About this exercise:
Please return the lines of the data that contain "triangle".

Data entries
* * *

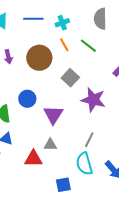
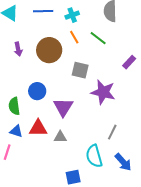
gray square: (70, 78) -> (80, 70), turned -30
gray line: (89, 140) -> (112, 132), moved
red triangle: (33, 159) -> (38, 128), moved

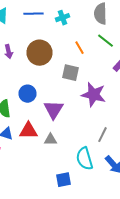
orange line: (74, 37) -> (80, 48), moved
green line: (98, 38) -> (106, 41), moved

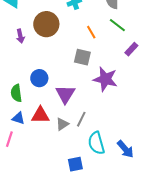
brown circle: (40, 53) -> (46, 24), moved
gray line: (102, 135) -> (81, 119), moved
gray triangle: (50, 140) -> (62, 124), turned -32

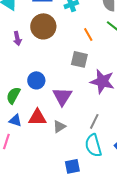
green semicircle: (16, 93) -> (13, 95), turned 36
gray line: (81, 119) -> (94, 121), moved

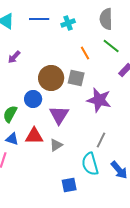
brown circle: (43, 26) -> (51, 78), moved
purple arrow: (17, 38) -> (14, 57), turned 56
gray line: (94, 121) -> (101, 140), moved

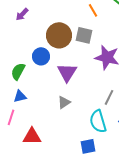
red triangle: (34, 136) -> (32, 136), moved
blue triangle: (12, 139) -> (20, 96), turned -32
blue square: (69, 185) -> (88, 146), moved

* * *

Exercise output:
red triangle: (33, 159) -> (38, 128), moved
gray triangle: (50, 140) -> (62, 124), turned -32
red triangle: (34, 136) -> (32, 136), moved
blue triangle: (12, 139) -> (20, 96), turned -32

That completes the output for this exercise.